Description of the task: Please copy every line of the records below that holds the word "resized".

= Beginning of Section =

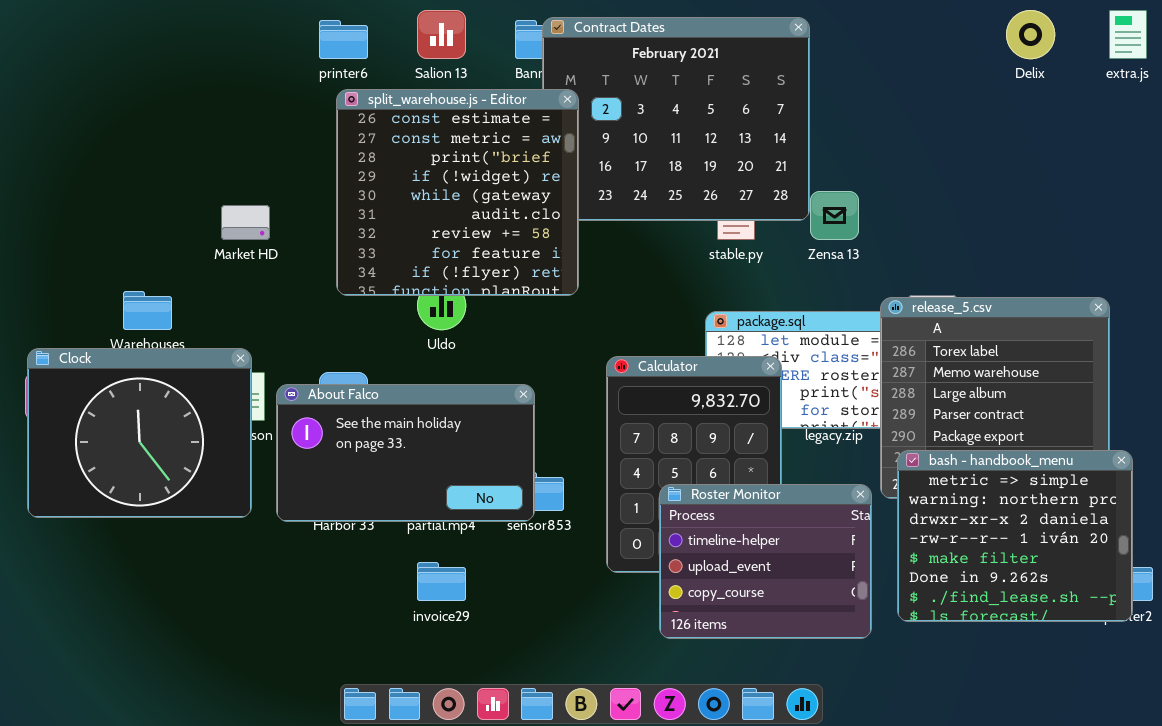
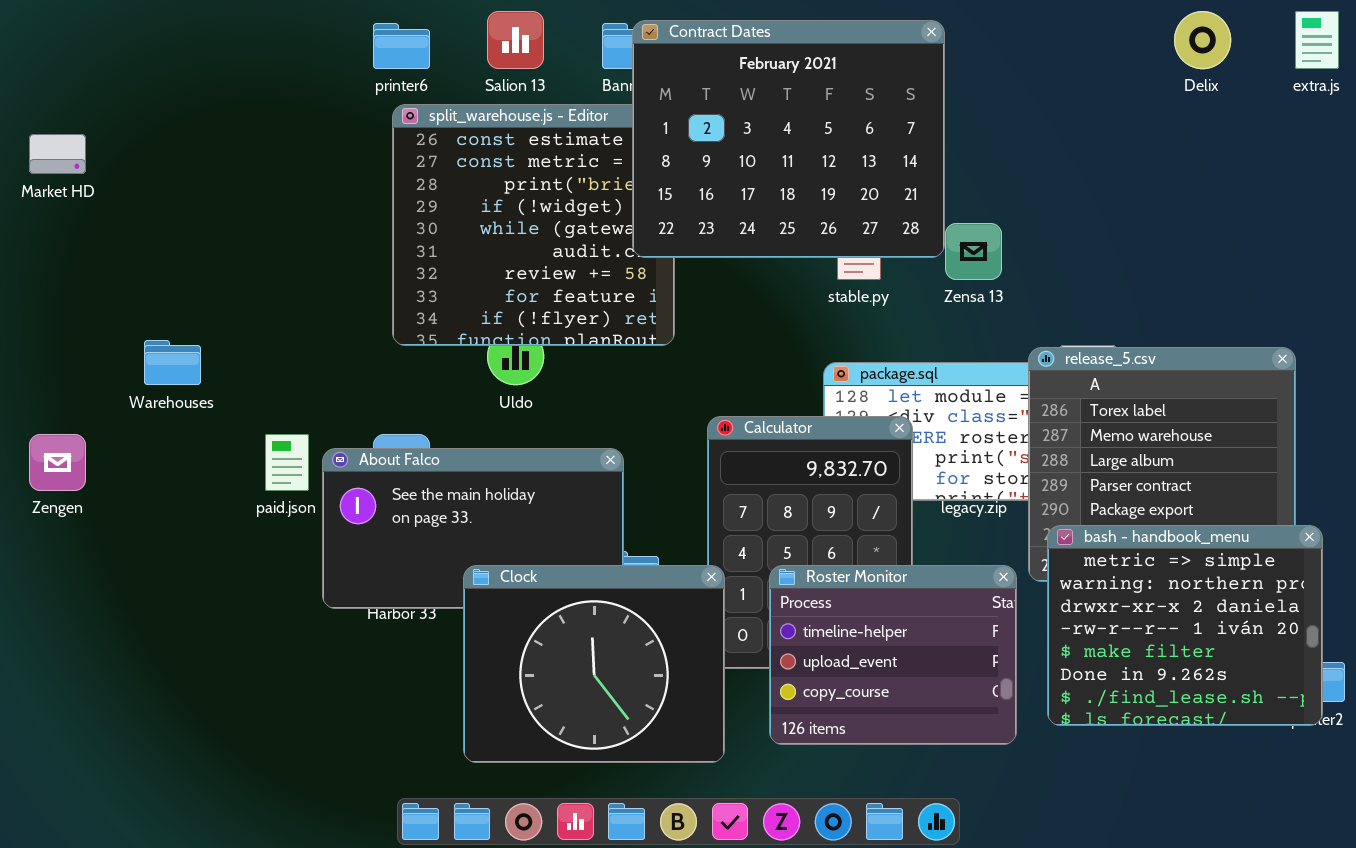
Contract Dates: [542,17,810,221] -> [632,20,945,258], raised
Market HD: [221,205,270,240] -> [29,134,86,174], moved
Clock: [27,348,252,518] -> [463,565,725,763], moved

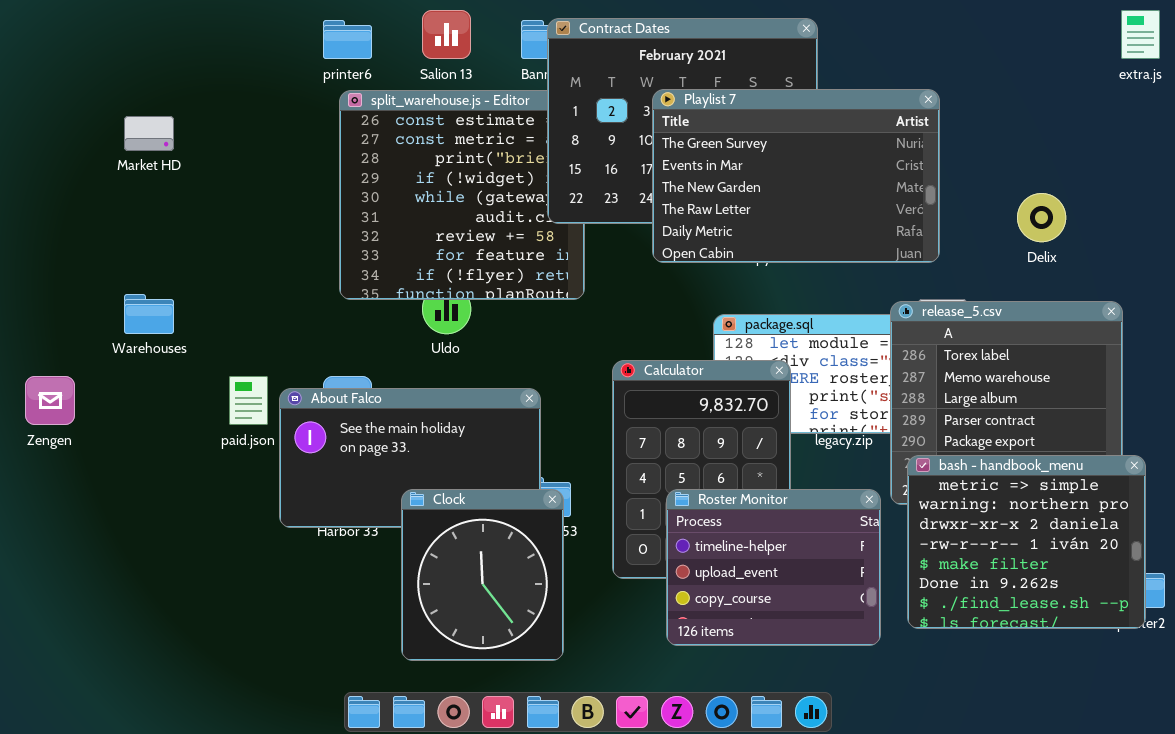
Delix: [1174,11,1231,69] -> [1017,193,1066,242], moved
Playlist 7: none -> [652,89,940,263], opened
Market HD: [29,134,86,174] -> [124,116,174,151], moved
Clock: [463,565,725,763] -> [401,489,564,661], resized

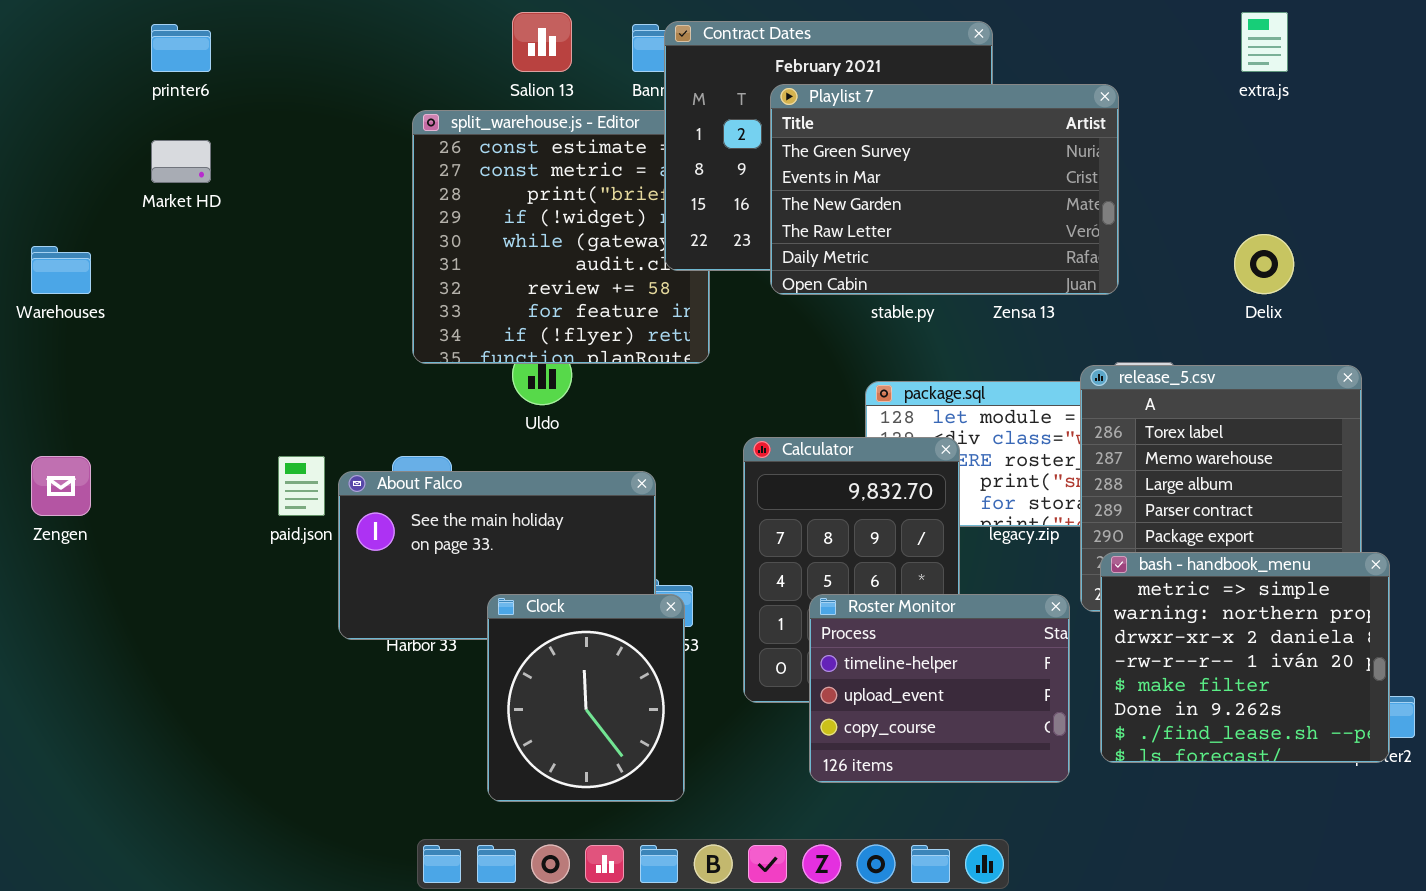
extra.js: [1121,10,1160,59] -> [1241,12,1288,72], moved
printer6: [323,20,372,59] -> [151,24,211,72], moved
Playlist 7: [652,89,940,263] -> [770,84,1119,295], moved
Warehouses: [124,294,174,334] -> [31,246,91,294], moved

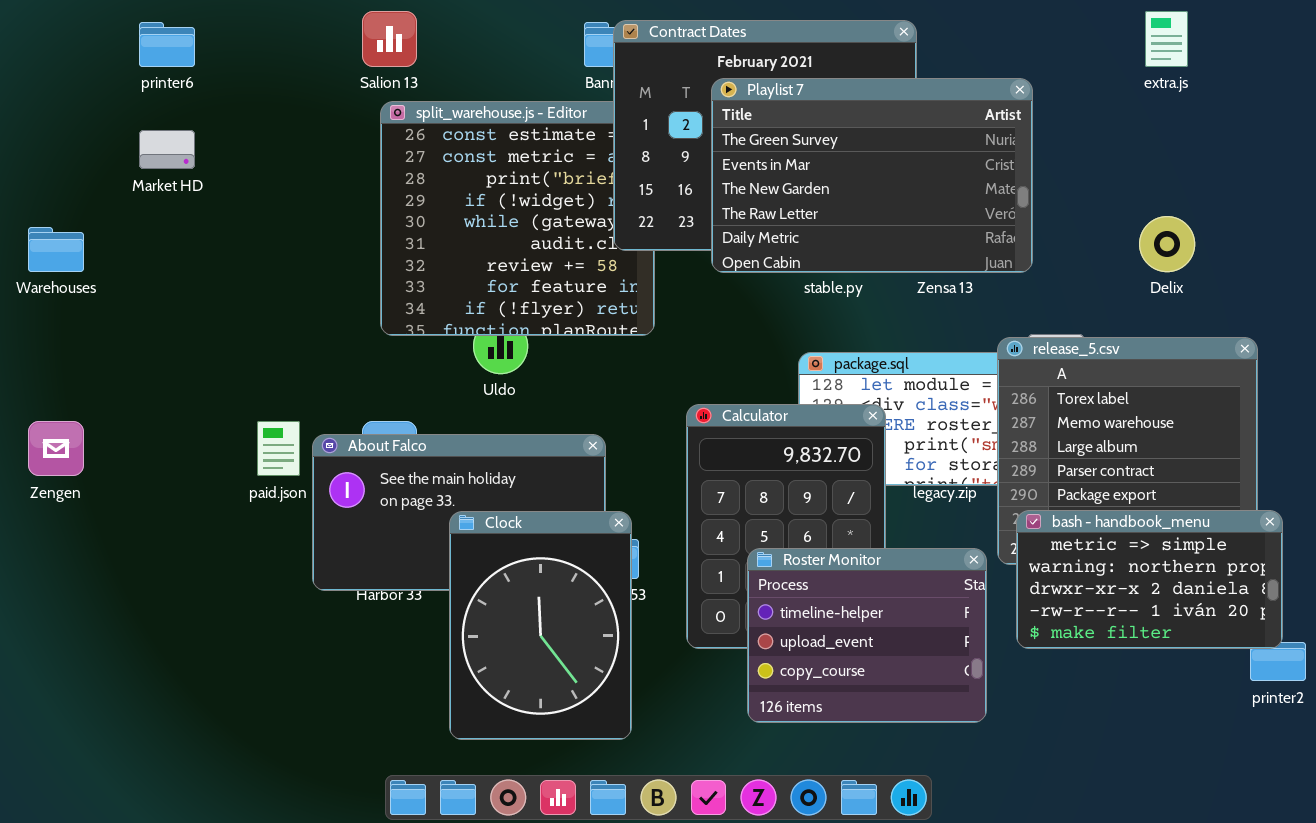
Salion 13: [512,12,572,72] -> [362,11,417,67], moved
bash - handbook_menu: [1100,552,1390,763] -> [1016,510,1283,649], resized
Clock: [487,594,685,802] -> [449,511,632,740], resized

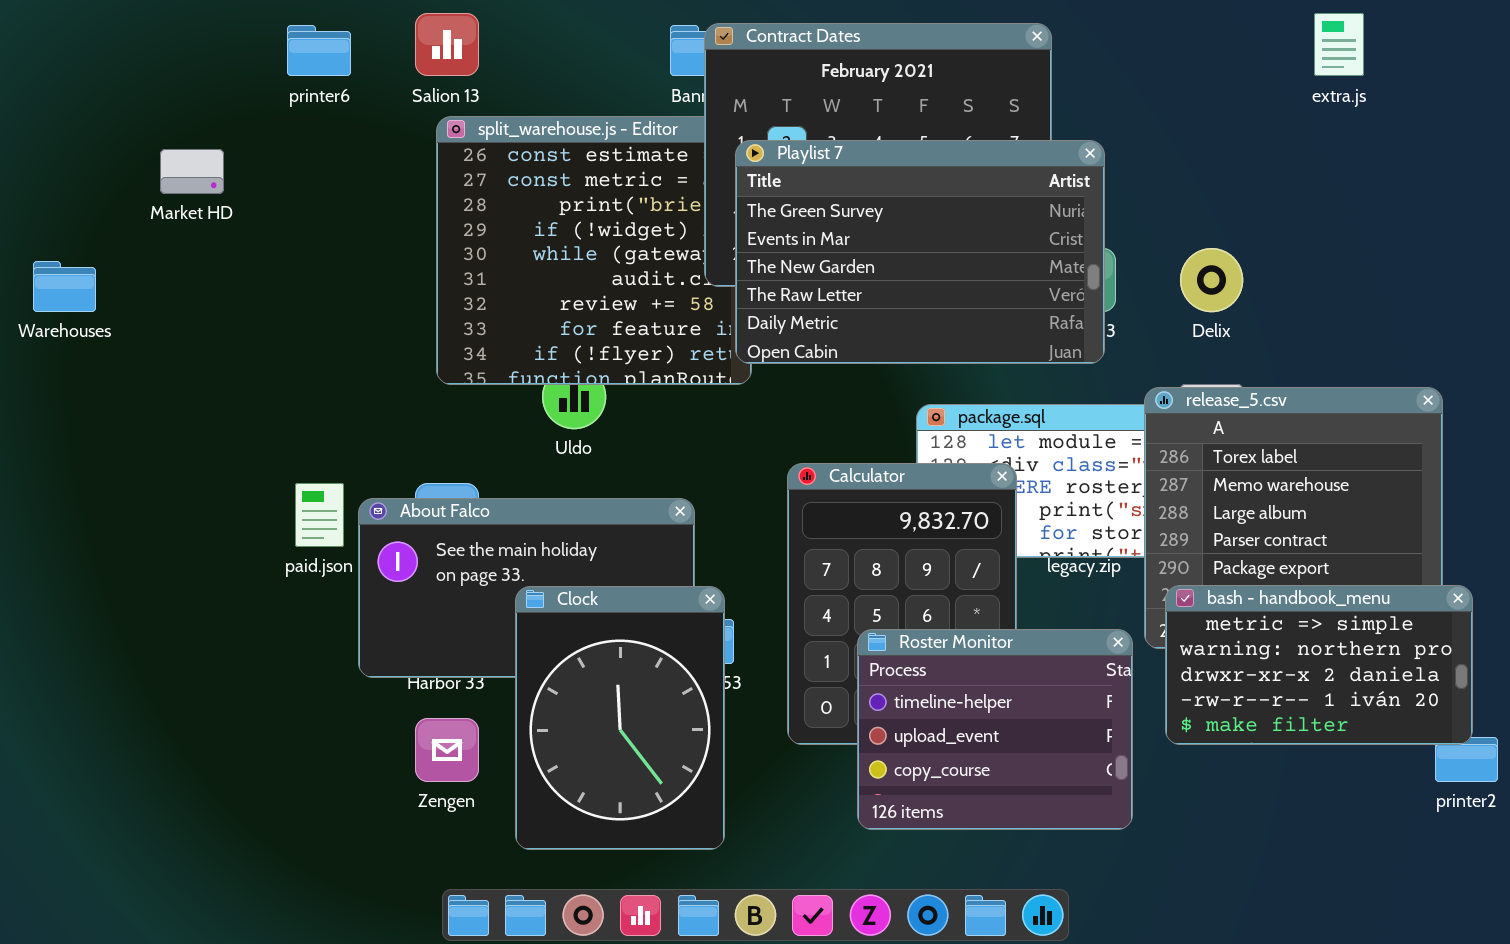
printer6: [139,22,195,67] -> [287,25,351,76], moved
Playlist 7: [711,78,1033,273] -> [735,140,1105,364], moved
Delix: [1139,216,1195,272] -> [1180,248,1243,312], moved
Zengen: [28,421,84,476] -> [415,718,479,782], moved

= End of Section =

Response area:
Clock: [463,565,725,763] -> [401,489,564,661], resized
bash - handbook_menu: [1100,552,1390,763] -> [1016,510,1283,649], resized
Clock: [487,594,685,802] -> [449,511,632,740], resized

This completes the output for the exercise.